» PROBLEM TO WORK ON:
Beginning with the first entry, restate the data word for word and leave out the images.

» DATA:
.....

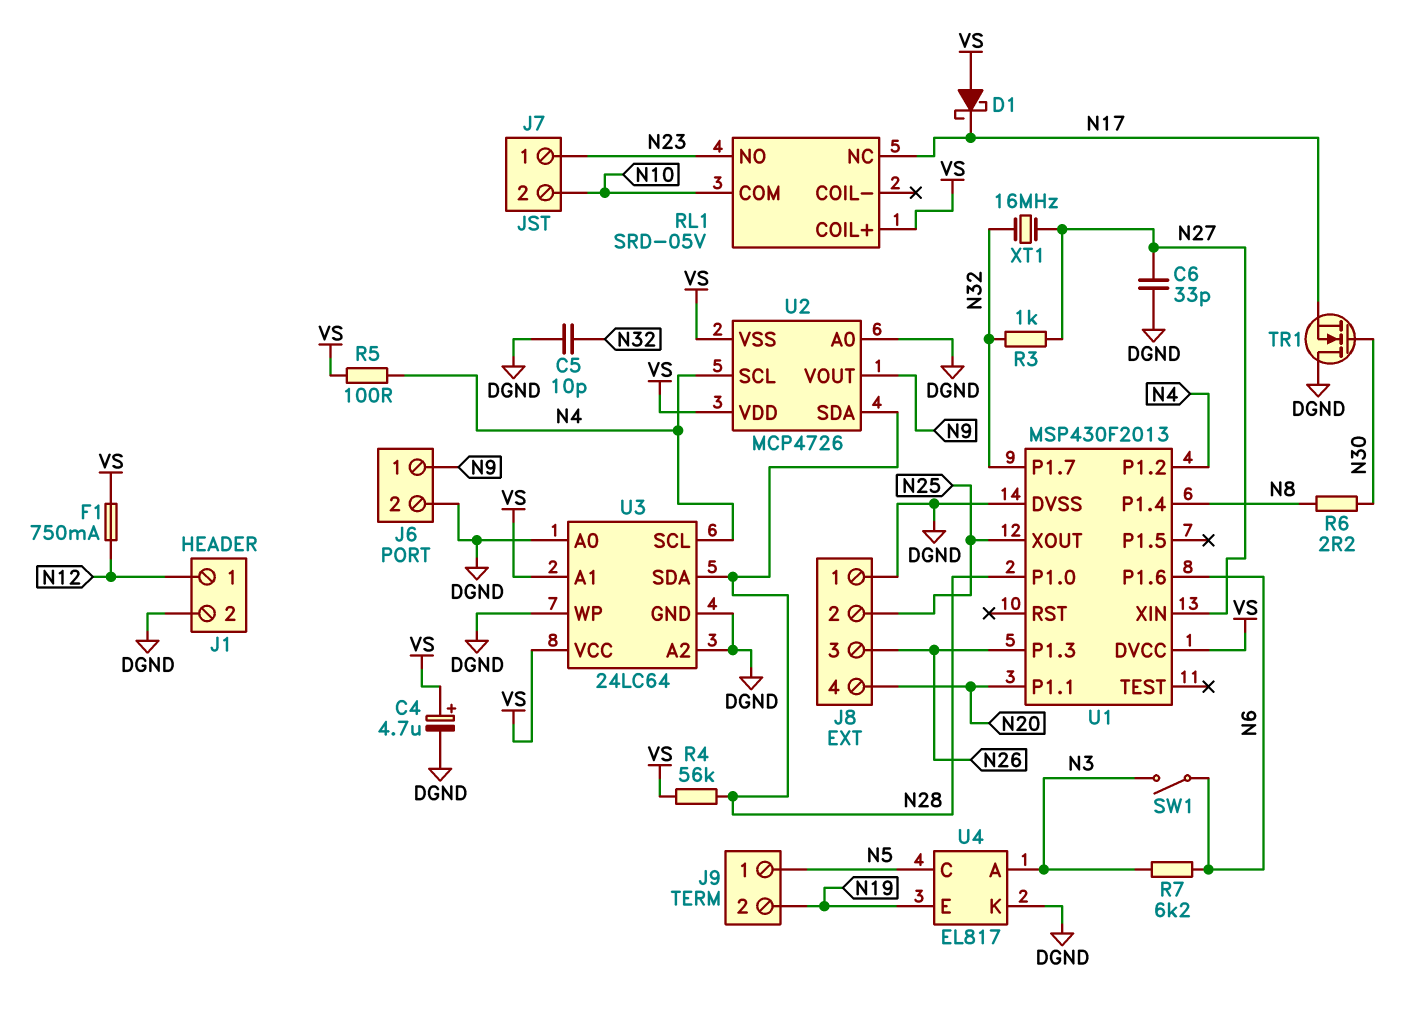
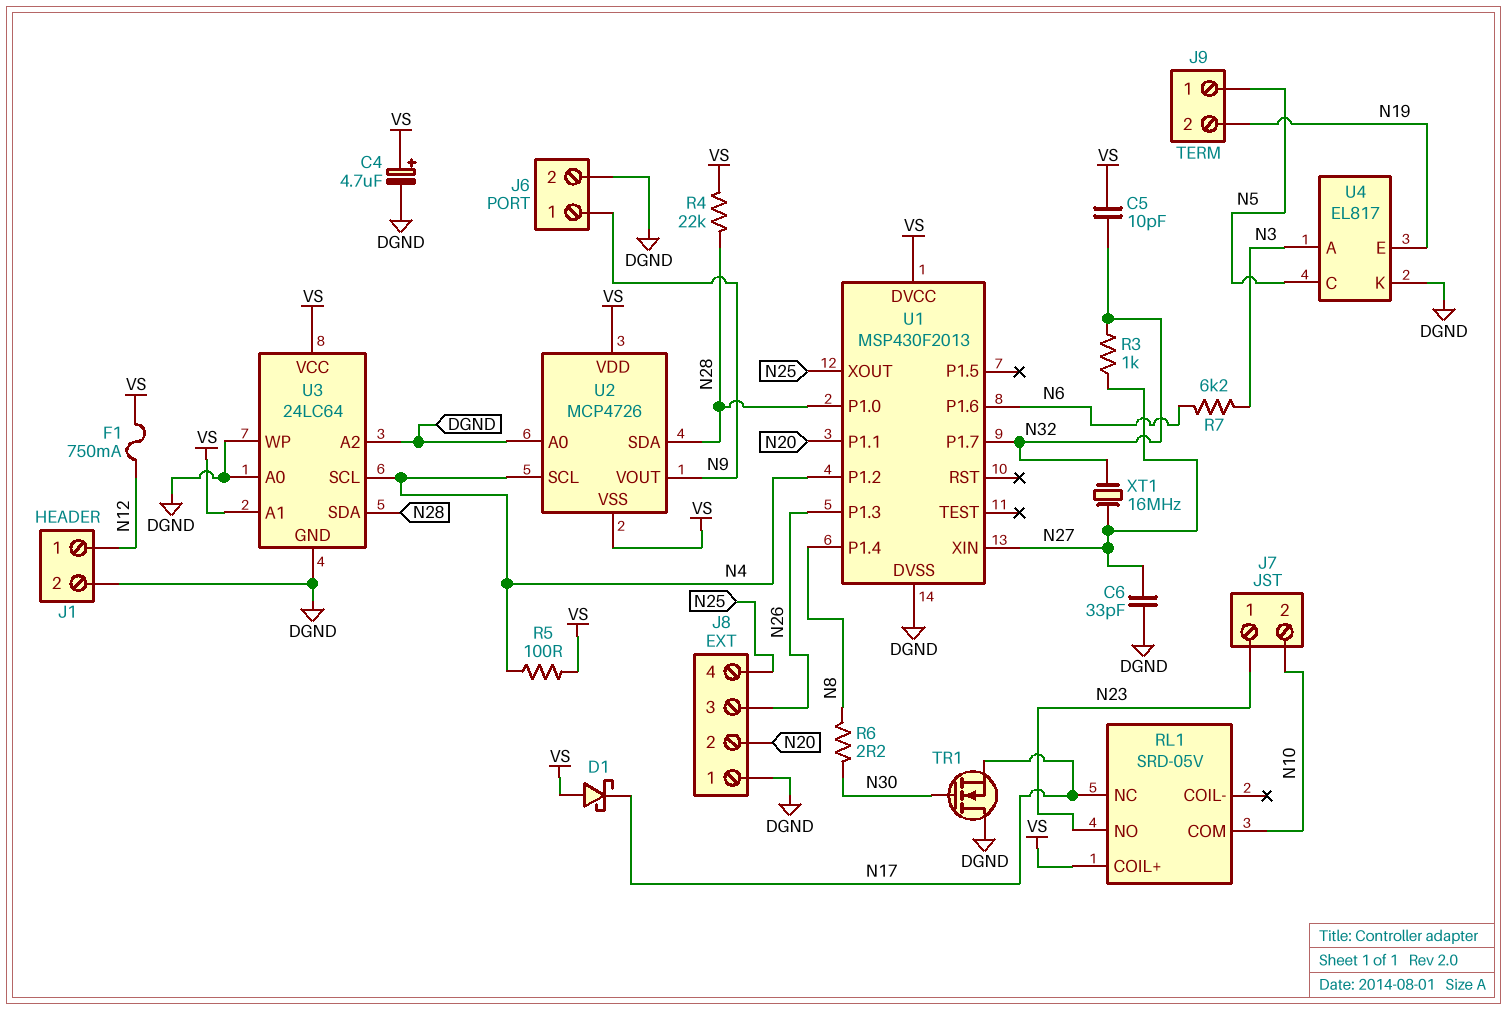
C5: 10pF (DGND, N32) -> 10pF (N32, VS)
J8 pin 2: N25 -> N20
J8 pin 4: N20 -> N25
R4: 56k (N28, VS) -> 22k (N28, VS)
SW1: switch (N3, N6) -> none

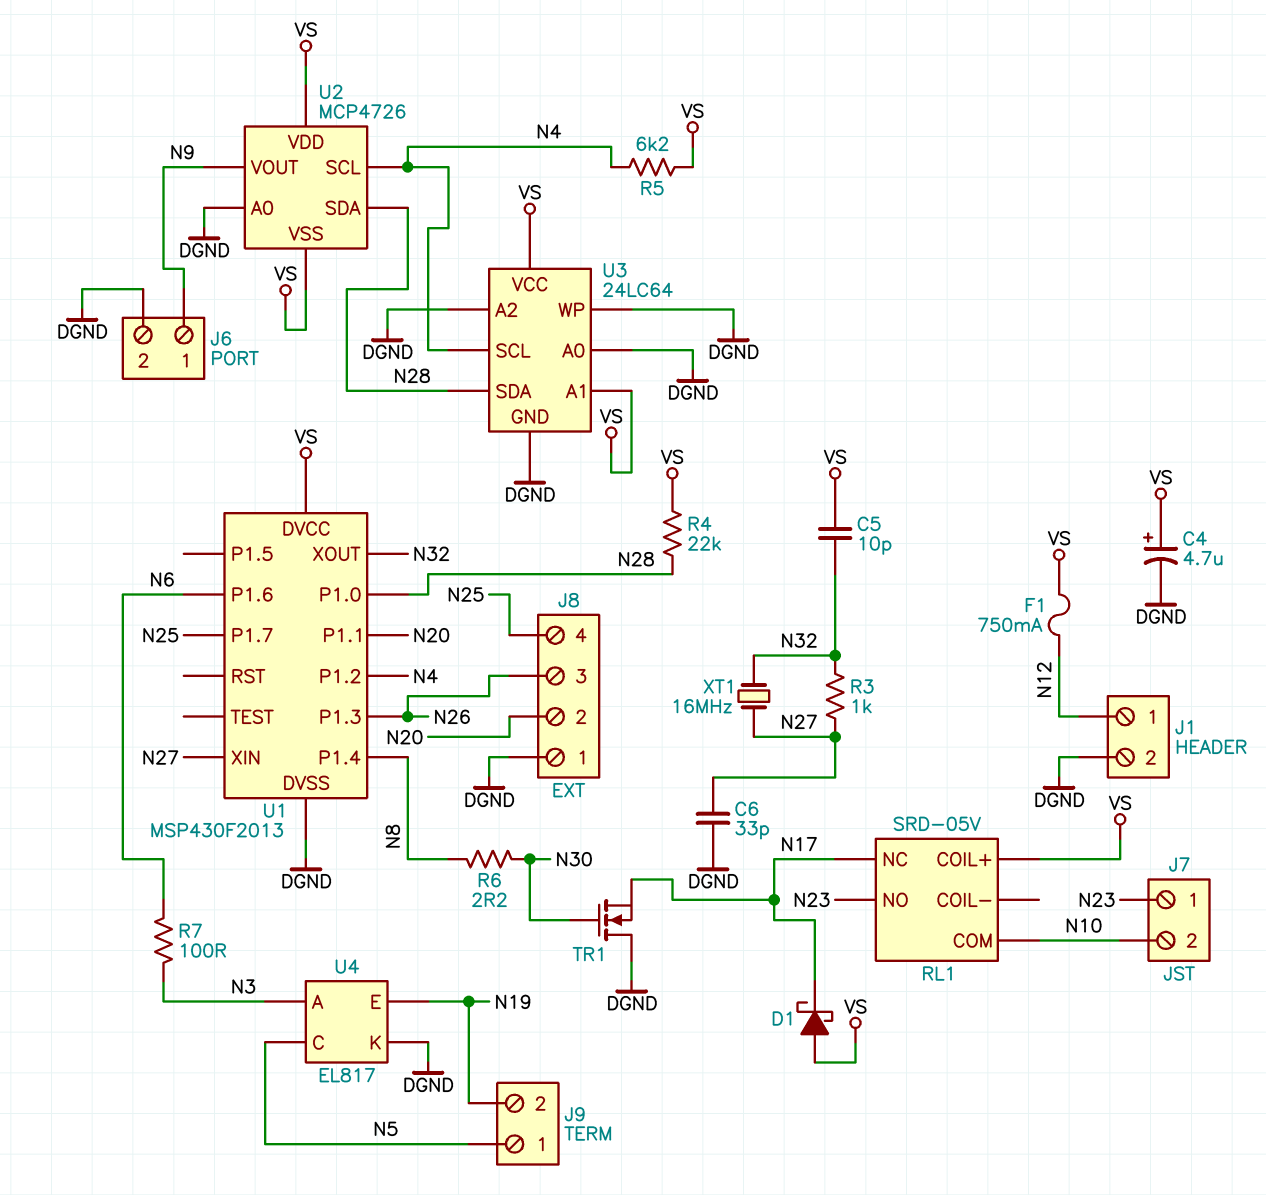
R5: 100 (N4, VS) -> 6.2k (N4, VS)
R7: 6.2k (N3, N6) -> 100 (N3, N6)
U1 pin P1.7: N32 -> N25
U1 pin XOUT: N25 -> N32

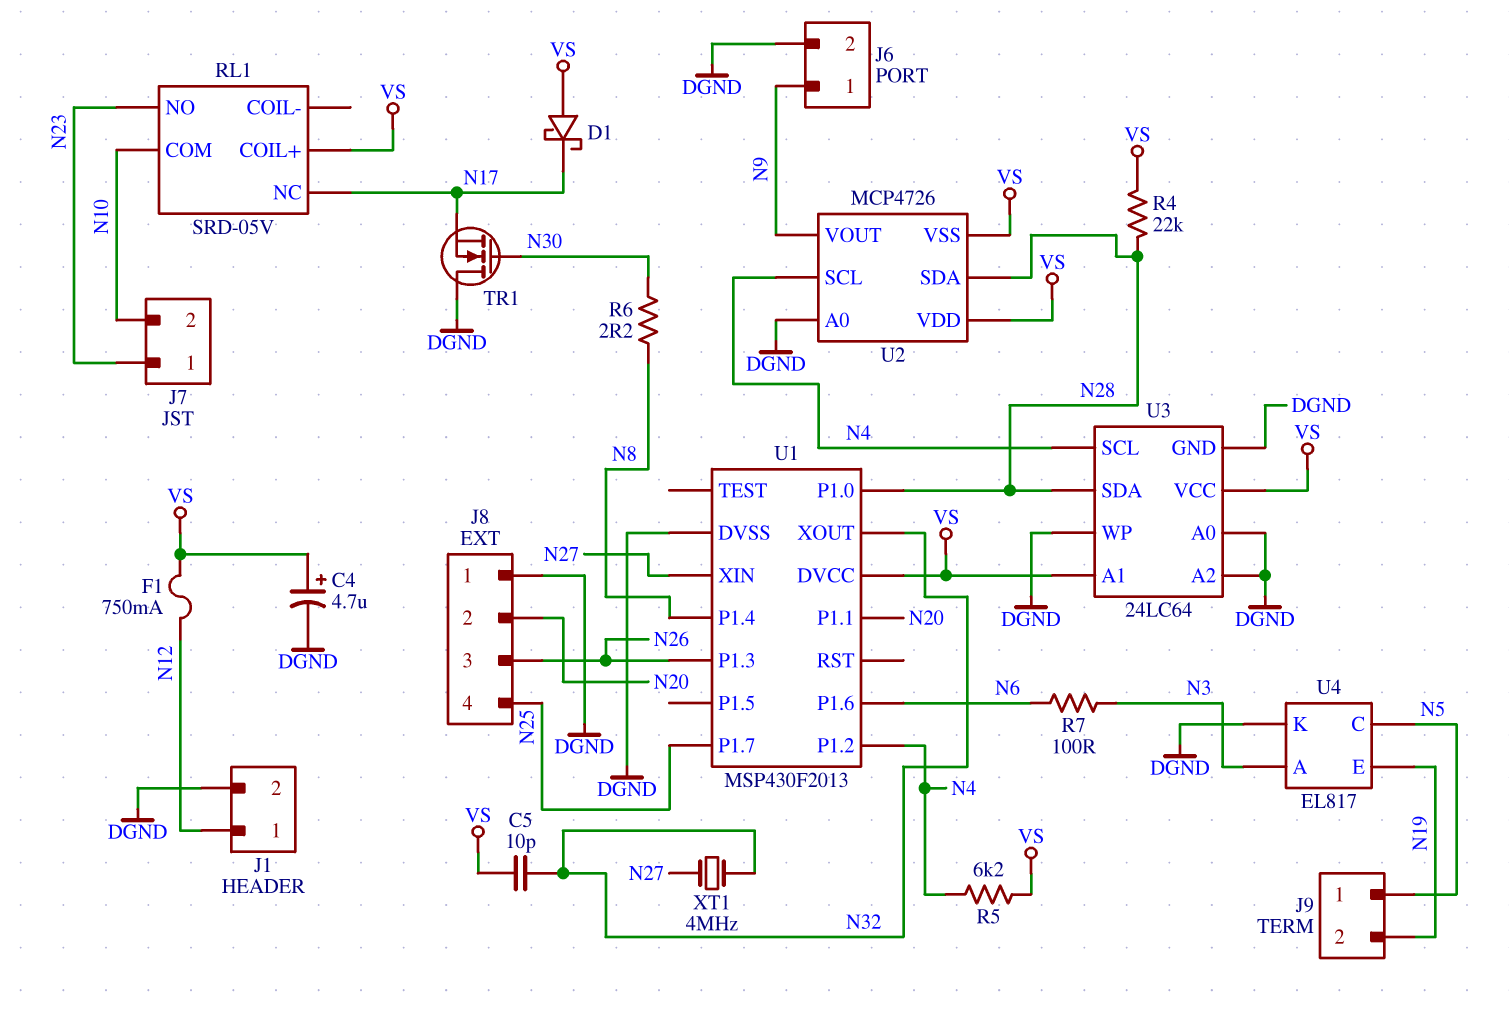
C6: 33pF (DGND, N27) -> none
R3: 1k (N27, N32) -> none
XT1: 16MHz (N27, N32) -> 4MHz (N27, N32)

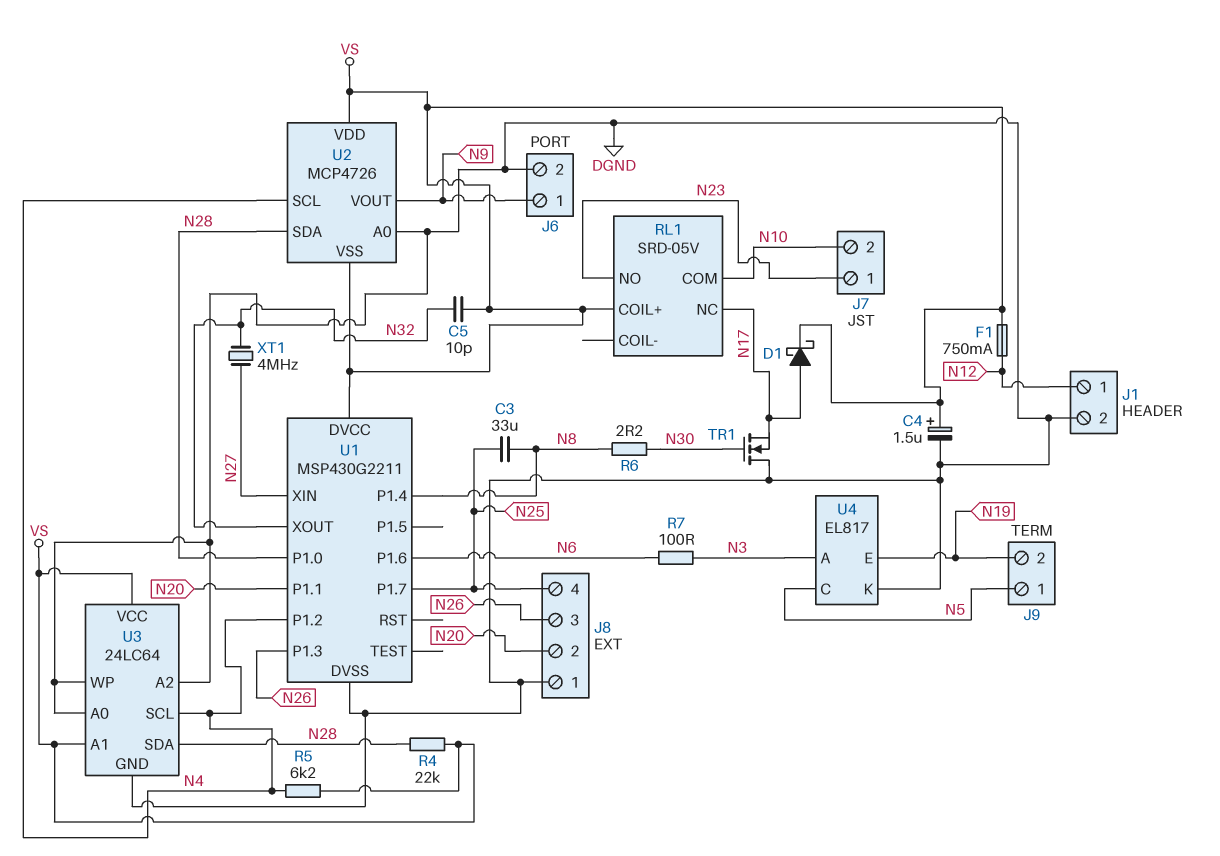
C3: none -> 33uF (N8, N25)
C4: 4.7uF (plus VS, minus DGND) -> 1.5uF (plus VS, minus DGND)
D1: schottky (A VS, K N17) -> schottky (A N17, K VS)
U1: MSP430F2013 -> MSP430G2211

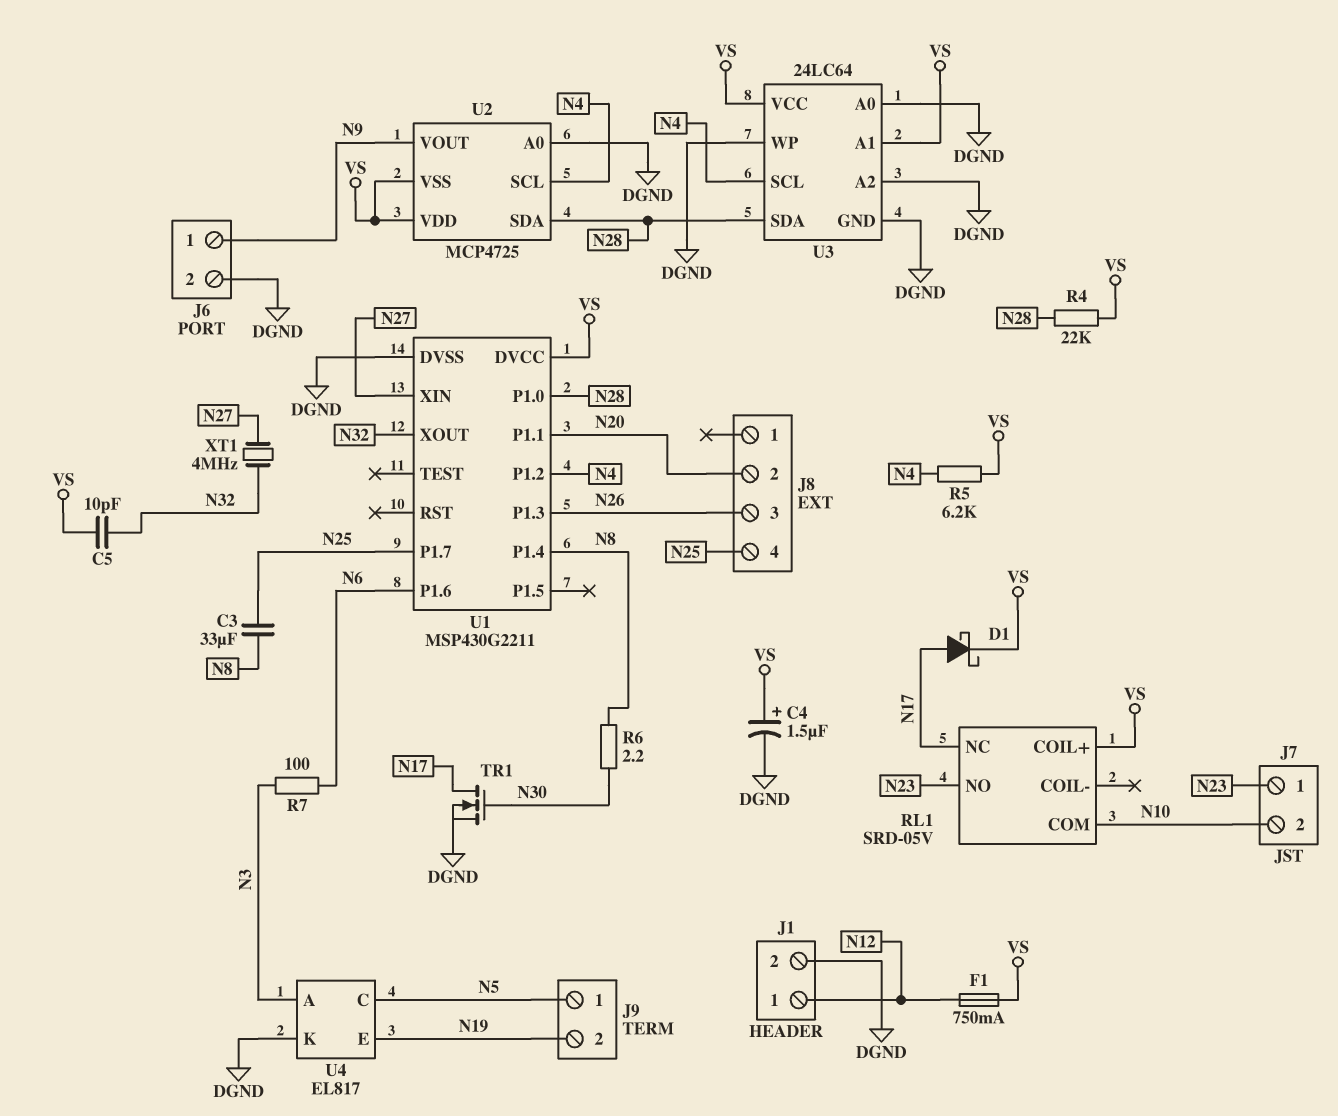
J8 pin 1: DGND -> none
TR1: NMOS (G N30, D DGND, S N17) -> NMOS (G N30, D N17, S DGND)
U2: MCP4726 -> MCP4725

.....

» ANSWER FOR THE TASK:
C5: 10pF (DGND, N32) -> 10pF (N32, VS)
J8 pin 2: N25 -> N20
J8 pin 4: N20 -> N25
R4: 56k (N28, VS) -> 22k (N28, VS)
SW1: switch (N3, N6) -> none

R5: 100 (N4, VS) -> 6.2k (N4, VS)
R7: 6.2k (N3, N6) -> 100 (N3, N6)
U1 pin P1.7: N32 -> N25
U1 pin XOUT: N25 -> N32

C6: 33pF (DGND, N27) -> none
R3: 1k (N27, N32) -> none
XT1: 16MHz (N27, N32) -> 4MHz (N27, N32)

C3: none -> 33uF (N8, N25)
C4: 4.7uF (plus VS, minus DGND) -> 1.5uF (plus VS, minus DGND)
D1: schottky (A VS, K N17) -> schottky (A N17, K VS)
U1: MSP430F2013 -> MSP430G2211

J8 pin 1: DGND -> none
TR1: NMOS (G N30, D DGND, S N17) -> NMOS (G N30, D N17, S DGND)
U2: MCP4726 -> MCP4725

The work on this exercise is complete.